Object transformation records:
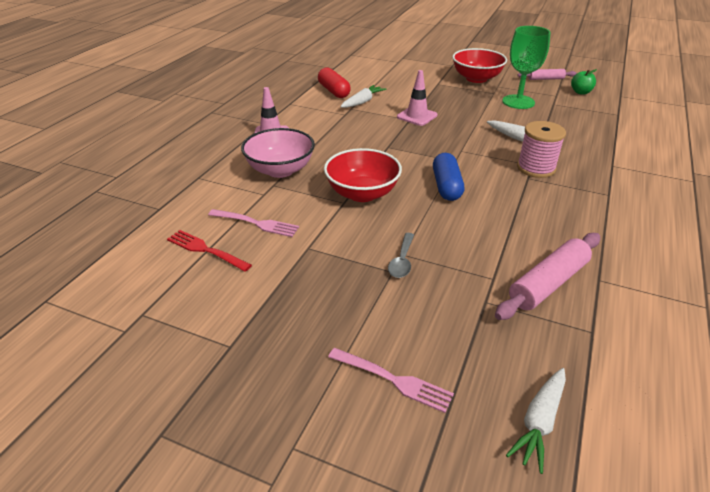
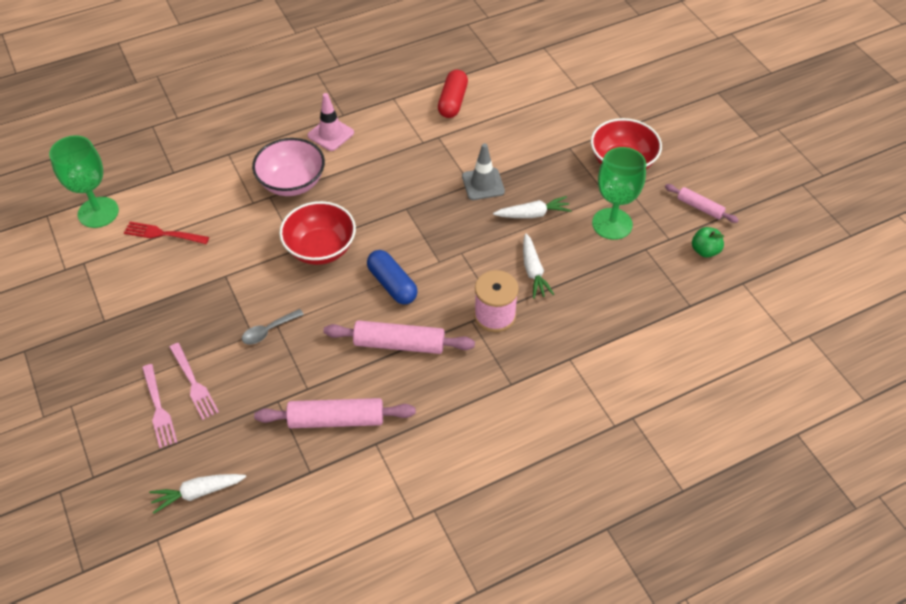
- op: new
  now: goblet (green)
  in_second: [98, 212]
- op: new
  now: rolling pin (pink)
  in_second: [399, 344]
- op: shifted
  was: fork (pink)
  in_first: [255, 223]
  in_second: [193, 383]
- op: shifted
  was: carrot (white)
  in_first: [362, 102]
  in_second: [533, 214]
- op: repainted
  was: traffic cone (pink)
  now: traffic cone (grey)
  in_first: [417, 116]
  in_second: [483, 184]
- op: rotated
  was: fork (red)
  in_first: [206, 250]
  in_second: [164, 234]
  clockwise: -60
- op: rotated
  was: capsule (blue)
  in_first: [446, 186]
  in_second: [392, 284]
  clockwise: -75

YOUR TASK: The goal is an exact reprint of the entries, leaving out the pictures.

RESPONSE:
- op: new
  now: goblet (green)
  in_second: [98, 212]
- op: new
  now: rolling pin (pink)
  in_second: [399, 344]
- op: shifted
  was: fork (pink)
  in_first: [255, 223]
  in_second: [193, 383]
- op: shifted
  was: carrot (white)
  in_first: [362, 102]
  in_second: [533, 214]
- op: repainted
  was: traffic cone (pink)
  now: traffic cone (grey)
  in_first: [417, 116]
  in_second: [483, 184]
- op: rotated
  was: fork (red)
  in_first: [206, 250]
  in_second: [164, 234]
  clockwise: -60
- op: rotated
  was: capsule (blue)
  in_first: [446, 186]
  in_second: [392, 284]
  clockwise: -75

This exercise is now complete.